**WORK INSTRUCTIONS**
Write back every entry exactly as it reads, with the pictures left behind.

(Object change listings)
..............................

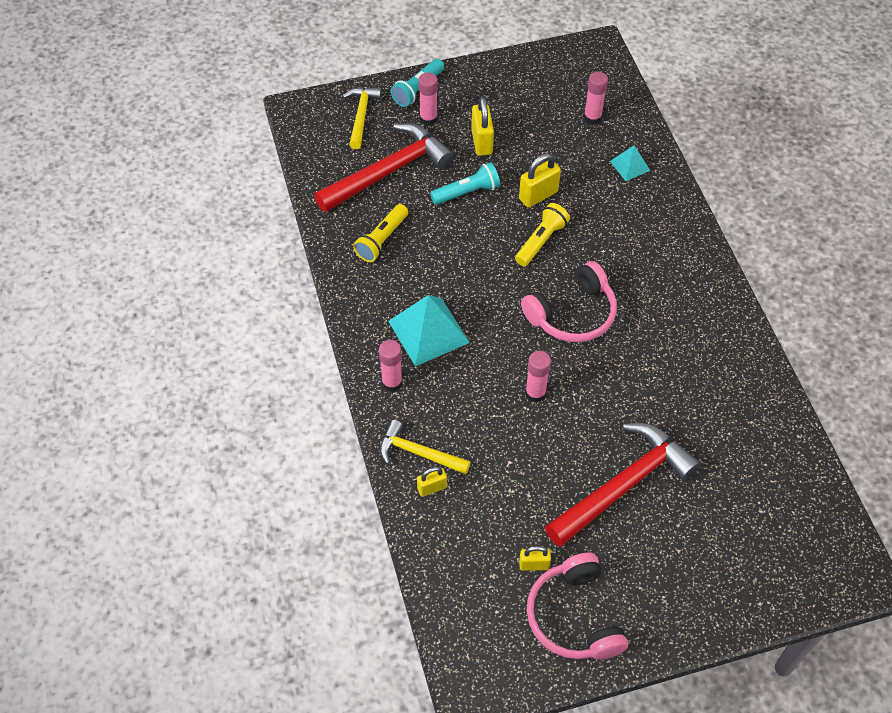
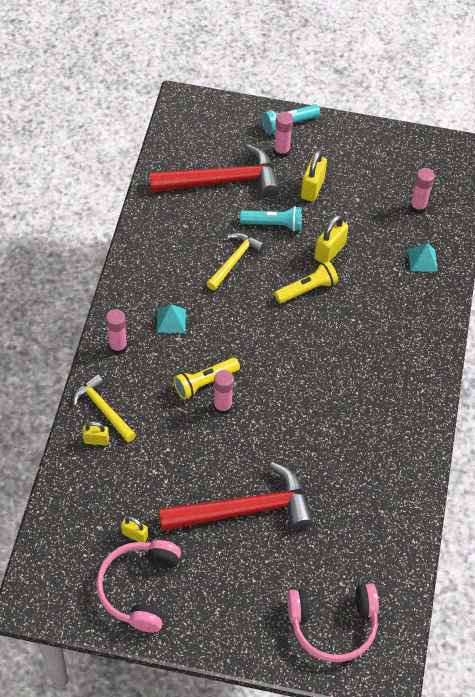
camera: 25 degrees right, 0 degrees up
(361, 115) = (229, 127): yellow hammer -> yellow hammer (234, 260)
(382, 240) = (182, 233): yellow flashlight -> yellow flashlight (205, 383)
(428, 331) = (171, 320): turquoise pyramid -> turquoise pyramid, size x0.53
(538, 195) = (329, 251): yellow padlock -> yellow padlock turned 45 degrees counterclockwise
(572, 314) = (293, 358): pink headphones -> pink headphones (333, 625)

..............................

**ANSWER SECTION**
camera: 25 degrees right, 0 degrees up
(361, 115) = (229, 127): yellow hammer -> yellow hammer (234, 260)
(382, 240) = (182, 233): yellow flashlight -> yellow flashlight (205, 383)
(428, 331) = (171, 320): turquoise pyramid -> turquoise pyramid, size x0.53
(538, 195) = (329, 251): yellow padlock -> yellow padlock turned 45 degrees counterclockwise
(572, 314) = (293, 358): pink headphones -> pink headphones (333, 625)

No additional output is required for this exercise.